# PROBLEM
Set down all of the entries below exactly, and omit the pictures.

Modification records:
--------------------------------

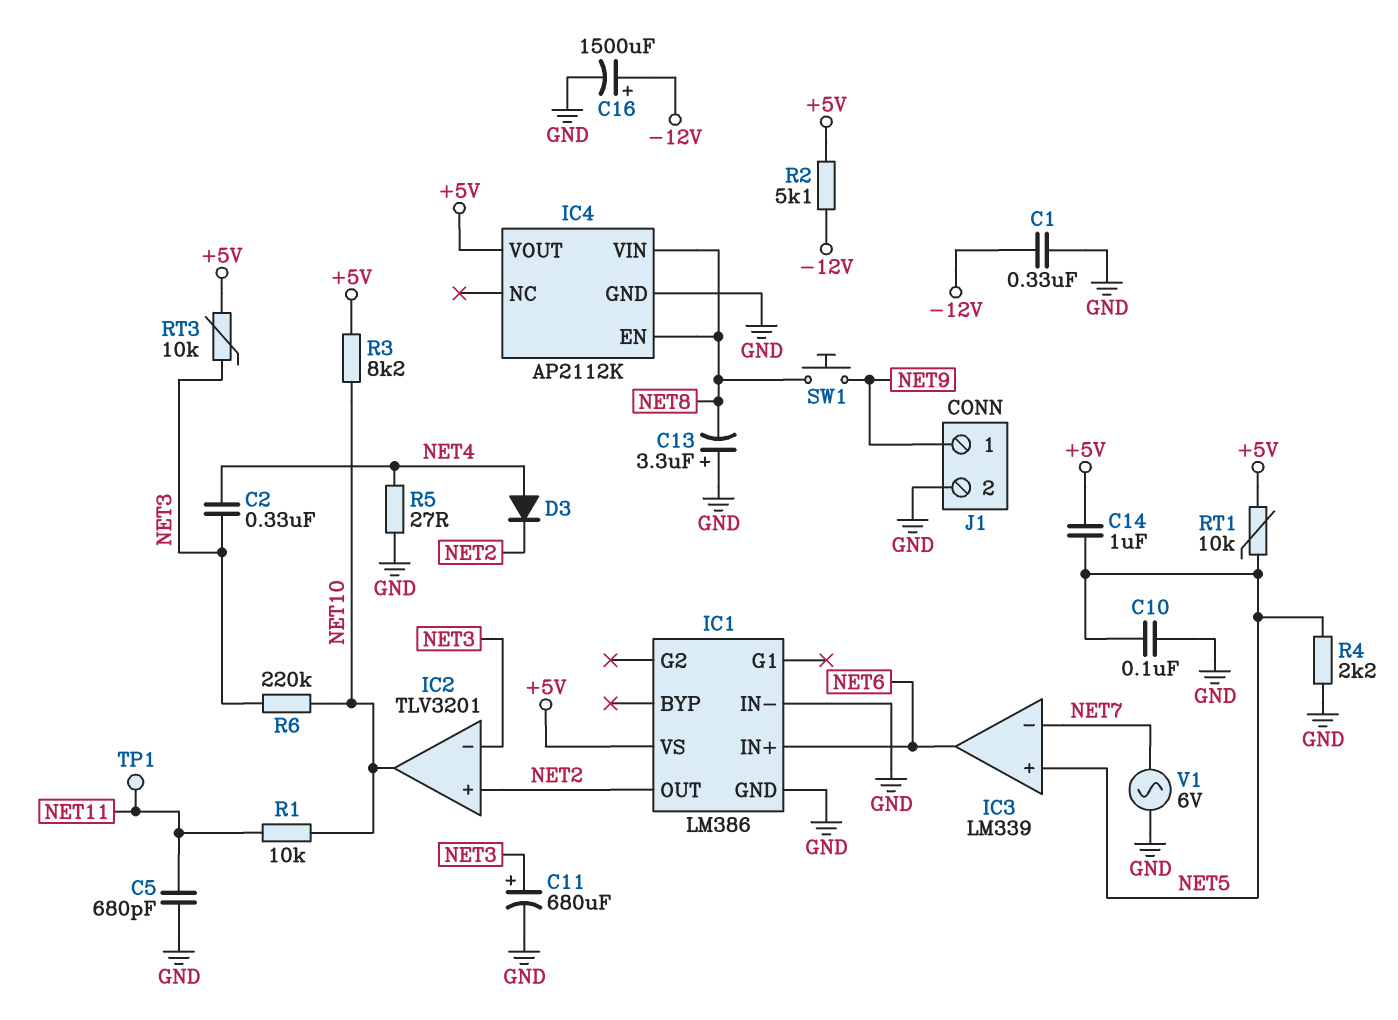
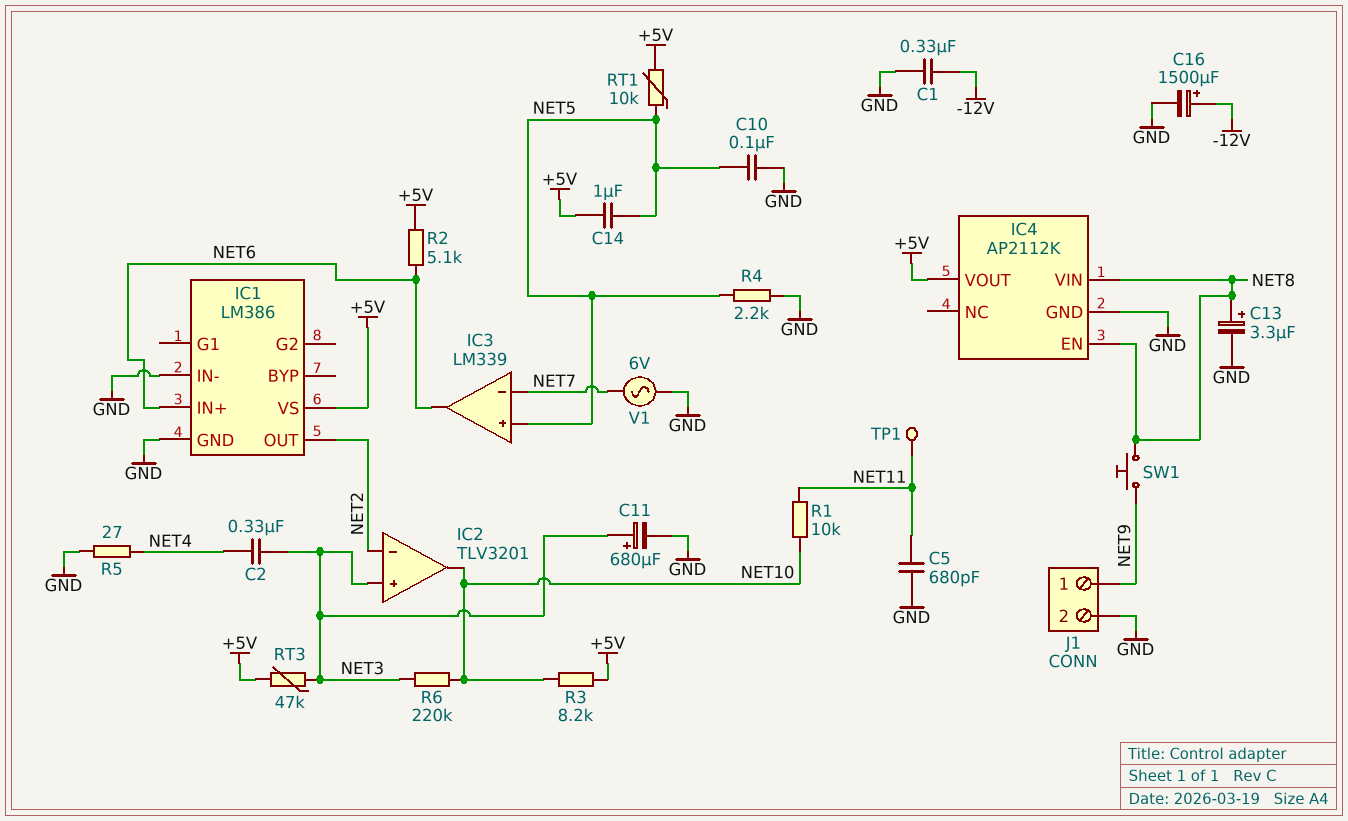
C13: 3.3uF (plus GND, minus NET8) -> 3.3uF (plus NET8, minus GND)
D3: diode (A NET4, K NET2) -> none
IC2 pin in+: NET2 -> NET3
IC2 pin in-: NET3 -> NET2
R2: 5.1k (+5V, -12V) -> 5.1k (+5V, NET6)
RT3: 10k (+5V, NET3) -> 47k (+5V, NET3)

--------------------------------

# RESPONSE TO THE TASK
C13: 3.3uF (plus GND, minus NET8) -> 3.3uF (plus NET8, minus GND)
D3: diode (A NET4, K NET2) -> none
IC2 pin in+: NET2 -> NET3
IC2 pin in-: NET3 -> NET2
R2: 5.1k (+5V, -12V) -> 5.1k (+5V, NET6)
RT3: 10k (+5V, NET3) -> 47k (+5V, NET3)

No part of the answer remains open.